*Problem to solve*: Give back only one number: how many lines in the data below contain the word "none".
☆ ☆ ☆
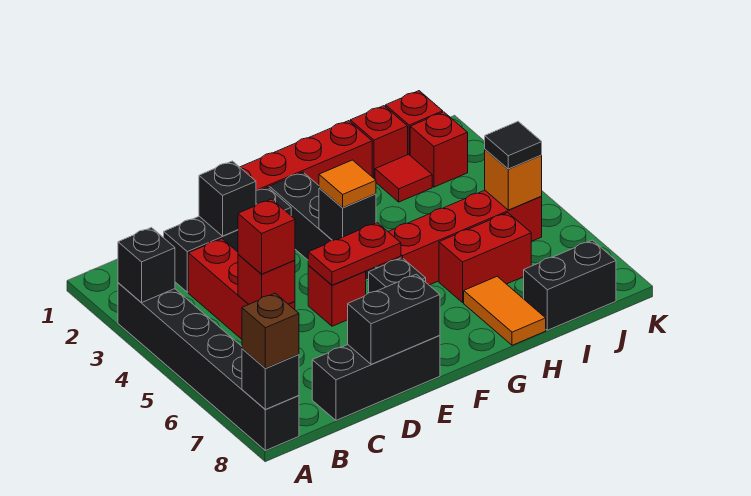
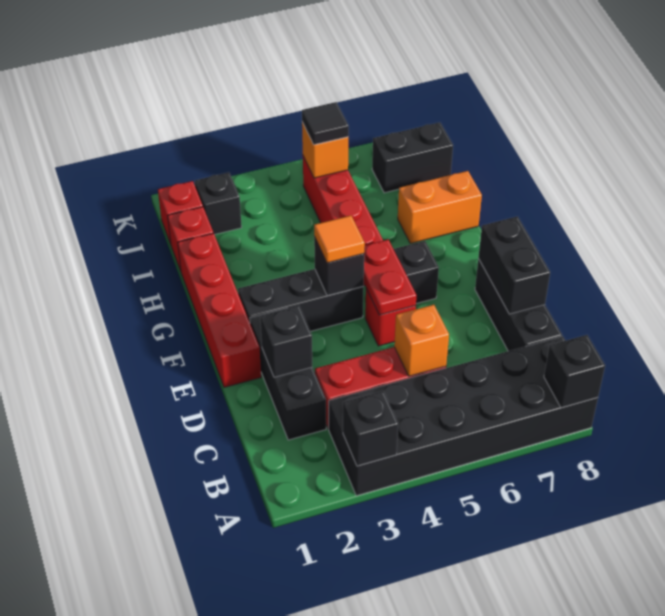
black brick A3:A8 level 1 -> black brick A3:B8 level 1
brown brick A8 level 3 -> none
red brick C5 level 2 -> orange brick C5 level 2
red brick C5 level 3 -> none
red brick H6:I6 level 1 -> none
orange tile H7:H8 level 1 -> orange brick H7:H8 level 1
red tile I2 level 1 -> none
black brick I8:J8 level 1 -> black brick J7:J8 level 1
red brick J2 level 1 -> black brick J2 level 1

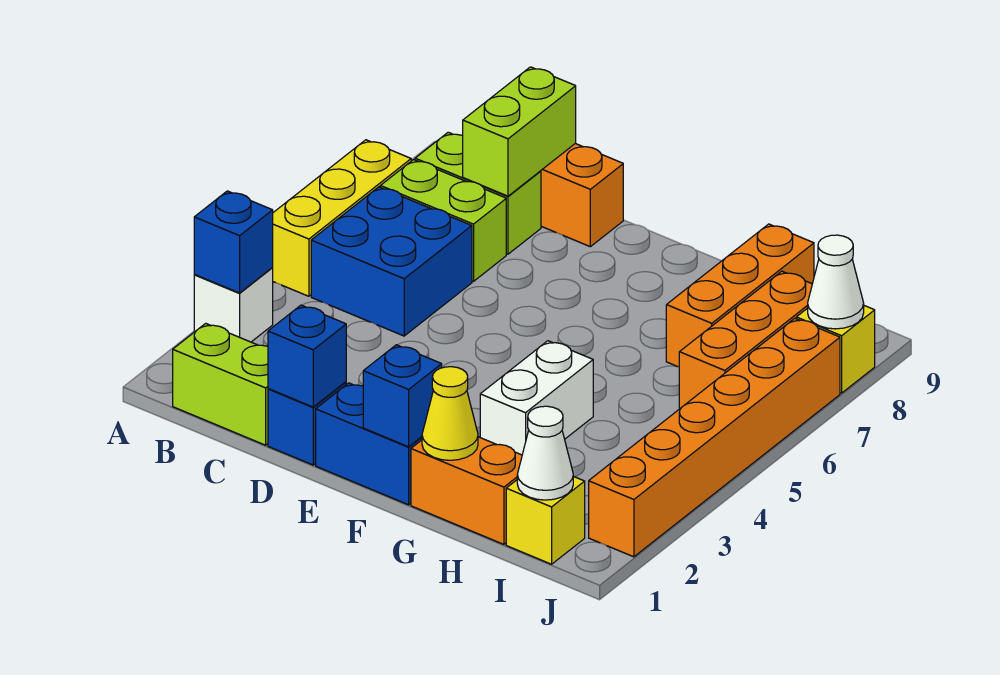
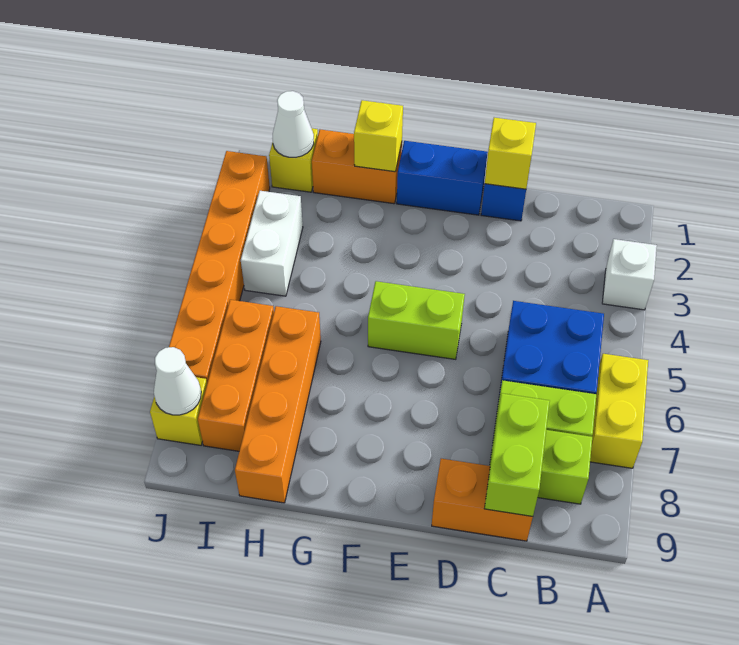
blue brick A3 level 2 -> none
yellow brick A5:A7 level 1 -> yellow brick A6:A7 level 1
lime brick B1:C1 level 1 -> lime brick E5:F5 level 1
blue brick D1 level 2 -> yellow brick D1 level 2
blue brick F1 level 2 -> none
yellow cone G1 level 2 -> yellow brick G1 level 2
white brick G3:G4 level 1 -> white brick I3:I4 level 1
orange brick H7:H9 level 1 -> orange brick H6:H9 level 1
☆ ☆ ☆
*Result for this task*: 6